Restrict the output to the lines below starting at the one that contains "camera: 160 degrees left, 5 degrees down" and ending at the one that contains "(504, 252) = (392, 308): white", and restate them word for word, both ends included.

SUPPLIED RECORDS »

==================================================

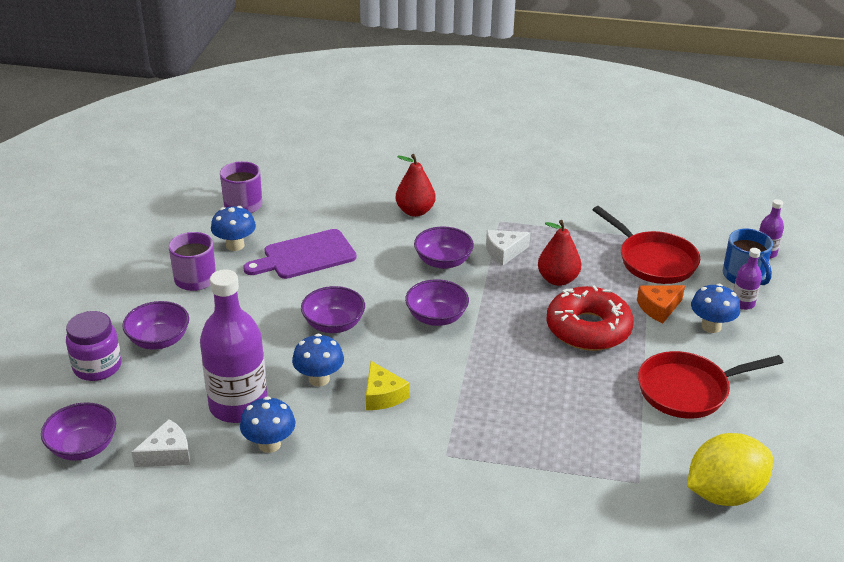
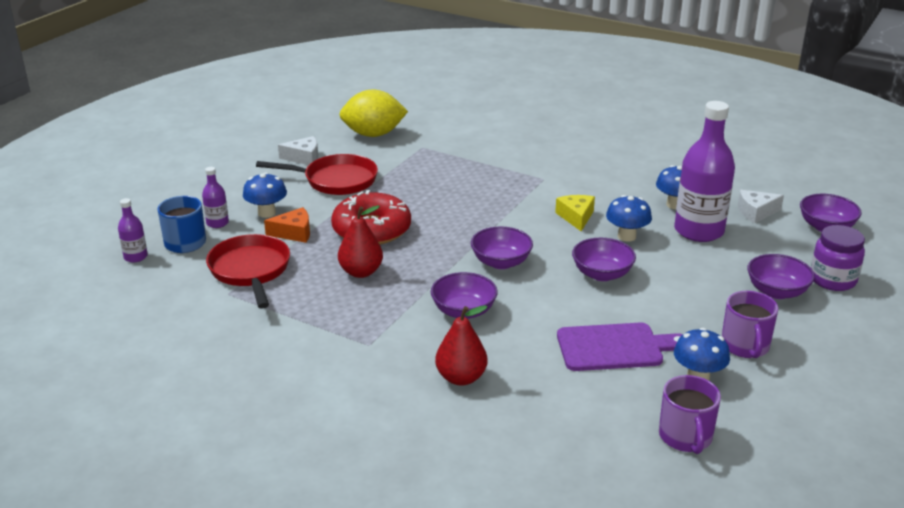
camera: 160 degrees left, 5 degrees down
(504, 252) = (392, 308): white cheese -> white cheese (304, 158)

==================================================

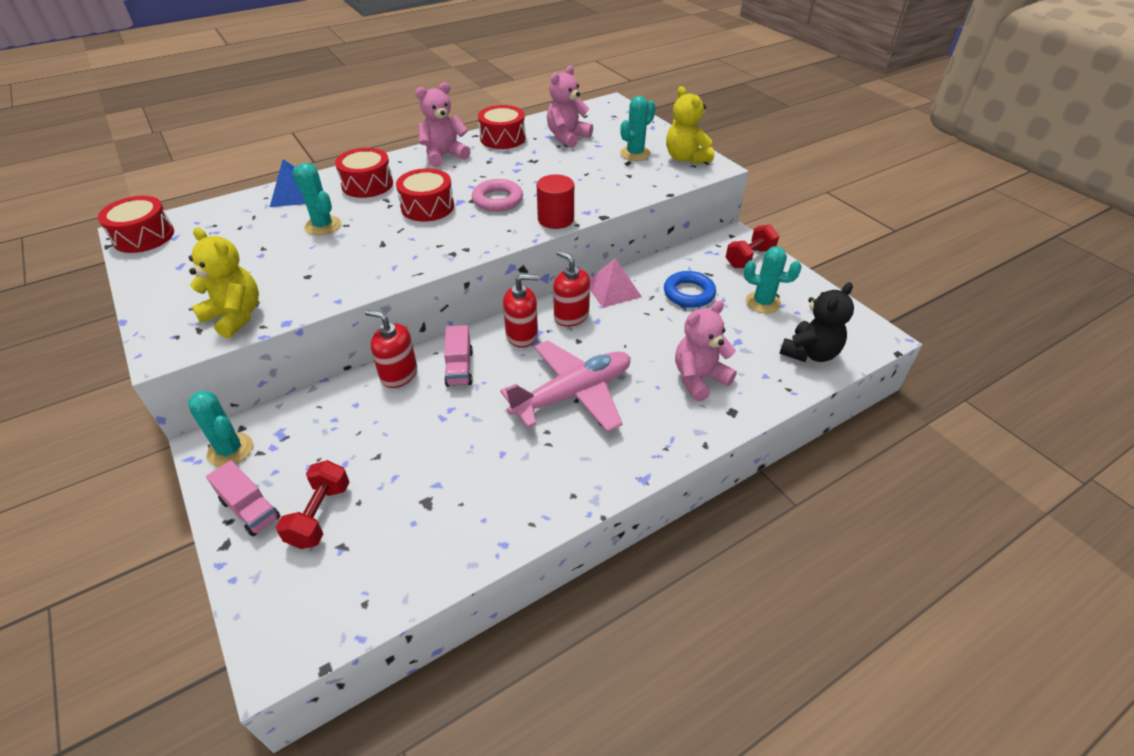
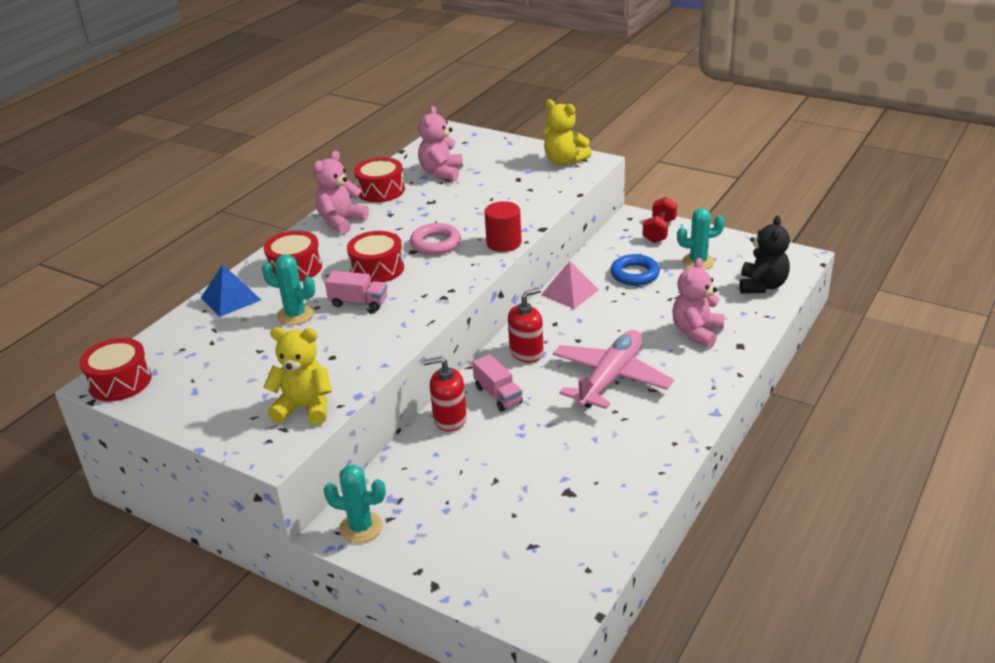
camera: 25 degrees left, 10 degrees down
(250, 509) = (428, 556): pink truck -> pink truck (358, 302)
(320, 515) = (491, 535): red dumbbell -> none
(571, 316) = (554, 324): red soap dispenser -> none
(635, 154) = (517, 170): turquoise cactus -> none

==================================================

EXERCISE RESPONSE »
camera: 160 degrees left, 5 degrees down
(504, 252) = (392, 308): white cheese -> white cheese (304, 158)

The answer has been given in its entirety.